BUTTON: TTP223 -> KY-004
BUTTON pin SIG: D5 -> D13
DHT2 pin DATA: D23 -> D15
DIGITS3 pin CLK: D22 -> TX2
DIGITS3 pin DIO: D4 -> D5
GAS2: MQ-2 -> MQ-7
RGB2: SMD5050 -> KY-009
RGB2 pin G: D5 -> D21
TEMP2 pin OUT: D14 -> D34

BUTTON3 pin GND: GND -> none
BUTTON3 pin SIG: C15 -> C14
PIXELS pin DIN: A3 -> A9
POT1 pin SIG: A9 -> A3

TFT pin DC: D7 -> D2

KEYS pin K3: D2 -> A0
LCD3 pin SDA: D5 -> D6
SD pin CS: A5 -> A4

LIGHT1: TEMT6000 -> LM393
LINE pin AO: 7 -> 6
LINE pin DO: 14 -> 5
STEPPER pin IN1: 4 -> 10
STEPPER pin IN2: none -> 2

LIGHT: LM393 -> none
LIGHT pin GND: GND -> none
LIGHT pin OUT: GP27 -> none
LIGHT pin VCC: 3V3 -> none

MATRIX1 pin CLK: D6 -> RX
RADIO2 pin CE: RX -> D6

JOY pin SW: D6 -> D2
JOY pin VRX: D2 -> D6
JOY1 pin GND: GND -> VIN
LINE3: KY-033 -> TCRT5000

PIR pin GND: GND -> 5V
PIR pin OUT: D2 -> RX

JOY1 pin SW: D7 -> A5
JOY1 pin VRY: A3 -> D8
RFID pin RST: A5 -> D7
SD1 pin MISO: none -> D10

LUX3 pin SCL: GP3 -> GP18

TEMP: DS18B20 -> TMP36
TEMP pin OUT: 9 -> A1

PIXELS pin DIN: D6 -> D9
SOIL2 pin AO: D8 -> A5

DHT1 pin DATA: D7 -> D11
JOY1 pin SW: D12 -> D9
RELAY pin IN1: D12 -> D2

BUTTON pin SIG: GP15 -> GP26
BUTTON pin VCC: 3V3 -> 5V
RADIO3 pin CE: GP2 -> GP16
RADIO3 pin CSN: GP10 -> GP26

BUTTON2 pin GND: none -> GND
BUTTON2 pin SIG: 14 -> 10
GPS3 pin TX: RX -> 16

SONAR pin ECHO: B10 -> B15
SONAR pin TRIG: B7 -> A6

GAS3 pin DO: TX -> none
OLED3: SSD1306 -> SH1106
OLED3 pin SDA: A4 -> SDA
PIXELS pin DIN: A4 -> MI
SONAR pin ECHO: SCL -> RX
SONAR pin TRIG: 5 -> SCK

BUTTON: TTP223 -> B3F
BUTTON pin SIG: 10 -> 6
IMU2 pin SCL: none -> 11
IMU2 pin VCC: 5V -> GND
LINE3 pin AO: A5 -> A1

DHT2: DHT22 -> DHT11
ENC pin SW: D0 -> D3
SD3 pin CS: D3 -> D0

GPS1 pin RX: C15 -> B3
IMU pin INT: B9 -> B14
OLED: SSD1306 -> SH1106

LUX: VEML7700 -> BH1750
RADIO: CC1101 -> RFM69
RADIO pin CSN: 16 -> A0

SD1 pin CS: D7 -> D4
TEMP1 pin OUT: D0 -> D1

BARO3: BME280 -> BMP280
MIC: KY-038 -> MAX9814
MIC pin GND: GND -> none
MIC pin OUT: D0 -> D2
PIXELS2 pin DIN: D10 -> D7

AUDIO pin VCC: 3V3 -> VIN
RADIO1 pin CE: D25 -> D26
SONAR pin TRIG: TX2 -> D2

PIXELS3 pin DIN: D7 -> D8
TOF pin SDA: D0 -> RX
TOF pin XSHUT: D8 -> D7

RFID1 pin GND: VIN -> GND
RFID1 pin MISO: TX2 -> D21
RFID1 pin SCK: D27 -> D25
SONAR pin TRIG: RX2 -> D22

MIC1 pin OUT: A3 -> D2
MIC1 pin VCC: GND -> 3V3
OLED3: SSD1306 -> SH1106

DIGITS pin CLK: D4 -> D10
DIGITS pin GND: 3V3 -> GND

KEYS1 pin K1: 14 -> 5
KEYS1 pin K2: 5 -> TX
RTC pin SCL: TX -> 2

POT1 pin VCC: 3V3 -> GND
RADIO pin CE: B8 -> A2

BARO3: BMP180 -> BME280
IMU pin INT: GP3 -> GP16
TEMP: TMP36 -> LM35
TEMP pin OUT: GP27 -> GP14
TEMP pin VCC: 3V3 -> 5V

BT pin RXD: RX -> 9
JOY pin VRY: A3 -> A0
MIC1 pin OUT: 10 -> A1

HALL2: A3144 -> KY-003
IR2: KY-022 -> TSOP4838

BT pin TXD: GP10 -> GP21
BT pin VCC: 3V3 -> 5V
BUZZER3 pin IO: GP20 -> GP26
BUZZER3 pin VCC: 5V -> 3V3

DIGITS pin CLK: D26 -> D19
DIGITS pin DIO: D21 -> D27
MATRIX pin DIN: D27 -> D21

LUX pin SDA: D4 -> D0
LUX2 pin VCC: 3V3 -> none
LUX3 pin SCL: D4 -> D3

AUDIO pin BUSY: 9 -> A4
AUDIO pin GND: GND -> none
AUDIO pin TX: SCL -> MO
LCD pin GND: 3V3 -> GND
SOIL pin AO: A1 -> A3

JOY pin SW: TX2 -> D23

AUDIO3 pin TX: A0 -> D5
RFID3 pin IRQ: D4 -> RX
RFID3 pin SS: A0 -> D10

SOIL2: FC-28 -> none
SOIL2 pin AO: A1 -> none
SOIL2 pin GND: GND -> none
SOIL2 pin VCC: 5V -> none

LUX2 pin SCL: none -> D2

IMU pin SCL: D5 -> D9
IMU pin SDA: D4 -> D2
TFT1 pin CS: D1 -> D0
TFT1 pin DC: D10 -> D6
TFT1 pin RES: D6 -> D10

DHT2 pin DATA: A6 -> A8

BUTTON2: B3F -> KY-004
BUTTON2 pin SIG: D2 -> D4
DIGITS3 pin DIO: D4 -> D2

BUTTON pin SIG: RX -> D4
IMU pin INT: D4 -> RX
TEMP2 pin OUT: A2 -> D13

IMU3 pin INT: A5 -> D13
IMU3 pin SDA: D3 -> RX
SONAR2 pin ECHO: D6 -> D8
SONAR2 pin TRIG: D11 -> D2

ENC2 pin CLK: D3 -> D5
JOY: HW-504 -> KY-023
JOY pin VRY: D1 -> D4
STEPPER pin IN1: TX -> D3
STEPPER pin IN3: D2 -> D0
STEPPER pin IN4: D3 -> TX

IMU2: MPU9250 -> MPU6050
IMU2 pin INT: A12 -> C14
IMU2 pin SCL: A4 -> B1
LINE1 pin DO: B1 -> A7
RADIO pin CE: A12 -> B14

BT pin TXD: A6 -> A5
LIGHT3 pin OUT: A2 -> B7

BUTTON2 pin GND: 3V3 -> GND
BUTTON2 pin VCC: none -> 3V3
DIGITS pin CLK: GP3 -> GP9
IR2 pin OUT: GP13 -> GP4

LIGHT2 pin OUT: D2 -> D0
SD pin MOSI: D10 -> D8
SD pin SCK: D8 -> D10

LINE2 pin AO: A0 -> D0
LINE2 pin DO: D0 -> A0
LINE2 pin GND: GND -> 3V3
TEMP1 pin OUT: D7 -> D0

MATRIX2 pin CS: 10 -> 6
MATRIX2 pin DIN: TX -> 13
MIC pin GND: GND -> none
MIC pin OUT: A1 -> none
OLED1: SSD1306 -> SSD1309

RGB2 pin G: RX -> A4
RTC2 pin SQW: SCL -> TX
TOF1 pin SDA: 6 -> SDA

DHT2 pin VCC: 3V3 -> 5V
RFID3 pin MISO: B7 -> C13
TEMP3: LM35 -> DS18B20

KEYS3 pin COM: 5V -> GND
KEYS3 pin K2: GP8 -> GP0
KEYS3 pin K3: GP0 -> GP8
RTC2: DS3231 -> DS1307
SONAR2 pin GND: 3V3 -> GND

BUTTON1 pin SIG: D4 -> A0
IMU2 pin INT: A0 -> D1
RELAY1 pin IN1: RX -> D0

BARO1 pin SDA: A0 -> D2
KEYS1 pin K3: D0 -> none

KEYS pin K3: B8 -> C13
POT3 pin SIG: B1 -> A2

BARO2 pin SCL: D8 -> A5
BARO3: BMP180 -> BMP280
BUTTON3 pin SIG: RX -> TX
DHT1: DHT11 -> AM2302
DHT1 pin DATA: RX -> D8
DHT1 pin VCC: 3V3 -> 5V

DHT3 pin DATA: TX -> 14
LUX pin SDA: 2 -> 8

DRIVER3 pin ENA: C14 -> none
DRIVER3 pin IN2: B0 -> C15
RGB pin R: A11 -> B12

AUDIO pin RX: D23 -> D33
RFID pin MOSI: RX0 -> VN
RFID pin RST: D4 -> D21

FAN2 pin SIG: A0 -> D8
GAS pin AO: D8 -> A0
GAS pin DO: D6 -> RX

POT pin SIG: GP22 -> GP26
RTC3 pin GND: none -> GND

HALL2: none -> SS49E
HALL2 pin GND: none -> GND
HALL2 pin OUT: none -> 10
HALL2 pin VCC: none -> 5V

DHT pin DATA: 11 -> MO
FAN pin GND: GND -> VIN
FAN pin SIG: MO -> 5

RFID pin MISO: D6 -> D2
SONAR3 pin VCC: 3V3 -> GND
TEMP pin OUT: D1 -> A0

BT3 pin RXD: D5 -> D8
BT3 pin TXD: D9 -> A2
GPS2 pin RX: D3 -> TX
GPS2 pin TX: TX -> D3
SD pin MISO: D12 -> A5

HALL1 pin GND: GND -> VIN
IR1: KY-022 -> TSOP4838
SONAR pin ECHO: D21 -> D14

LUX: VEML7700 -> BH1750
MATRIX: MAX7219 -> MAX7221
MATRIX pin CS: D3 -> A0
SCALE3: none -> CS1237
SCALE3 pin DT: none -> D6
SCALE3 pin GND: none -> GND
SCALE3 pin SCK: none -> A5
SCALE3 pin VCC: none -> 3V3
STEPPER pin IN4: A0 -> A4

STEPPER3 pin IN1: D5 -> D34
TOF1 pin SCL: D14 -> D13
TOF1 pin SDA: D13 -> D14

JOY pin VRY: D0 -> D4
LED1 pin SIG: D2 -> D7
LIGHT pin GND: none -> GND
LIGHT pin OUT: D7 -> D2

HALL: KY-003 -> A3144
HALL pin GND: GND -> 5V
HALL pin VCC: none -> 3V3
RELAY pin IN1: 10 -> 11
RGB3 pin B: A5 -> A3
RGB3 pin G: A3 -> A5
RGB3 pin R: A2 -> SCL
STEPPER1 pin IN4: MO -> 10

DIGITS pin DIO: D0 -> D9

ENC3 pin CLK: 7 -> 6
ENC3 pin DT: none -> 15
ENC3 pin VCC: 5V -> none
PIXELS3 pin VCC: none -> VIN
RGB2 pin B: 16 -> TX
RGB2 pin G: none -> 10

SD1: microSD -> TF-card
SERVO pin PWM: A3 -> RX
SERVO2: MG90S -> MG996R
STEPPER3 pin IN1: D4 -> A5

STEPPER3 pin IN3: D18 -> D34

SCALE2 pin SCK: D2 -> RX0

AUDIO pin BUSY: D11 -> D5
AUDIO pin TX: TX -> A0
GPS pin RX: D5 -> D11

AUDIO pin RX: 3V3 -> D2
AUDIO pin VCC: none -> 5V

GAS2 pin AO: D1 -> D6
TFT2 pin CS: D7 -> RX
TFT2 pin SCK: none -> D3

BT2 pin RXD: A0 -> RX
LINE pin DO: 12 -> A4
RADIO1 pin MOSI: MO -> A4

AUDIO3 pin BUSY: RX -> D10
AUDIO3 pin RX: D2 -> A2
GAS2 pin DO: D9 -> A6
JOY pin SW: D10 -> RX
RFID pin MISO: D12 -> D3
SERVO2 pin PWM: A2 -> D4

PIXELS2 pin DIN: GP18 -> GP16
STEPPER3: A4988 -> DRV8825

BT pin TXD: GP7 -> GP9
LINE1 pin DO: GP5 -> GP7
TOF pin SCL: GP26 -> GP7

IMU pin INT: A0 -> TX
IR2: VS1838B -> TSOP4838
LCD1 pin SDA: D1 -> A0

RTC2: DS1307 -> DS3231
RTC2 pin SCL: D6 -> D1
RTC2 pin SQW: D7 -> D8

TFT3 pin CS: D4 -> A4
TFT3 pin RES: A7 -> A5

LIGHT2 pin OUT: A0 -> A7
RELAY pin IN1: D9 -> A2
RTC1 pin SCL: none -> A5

* * *

▸ **WHAT YOU WILL DO**:
Could you set down, word for word, only the lines above from the line with "IR2 pin OUT: GP13 -> GP4" to the line with "MIC pin OUT: A1 -> none", including both?

▸ **RESULT FOR THIS EXERCISE**:
IR2 pin OUT: GP13 -> GP4

LIGHT2 pin OUT: D2 -> D0
SD pin MOSI: D10 -> D8
SD pin SCK: D8 -> D10

LINE2 pin AO: A0 -> D0
LINE2 pin DO: D0 -> A0
LINE2 pin GND: GND -> 3V3
TEMP1 pin OUT: D7 -> D0

MATRIX2 pin CS: 10 -> 6
MATRIX2 pin DIN: TX -> 13
MIC pin GND: GND -> none
MIC pin OUT: A1 -> none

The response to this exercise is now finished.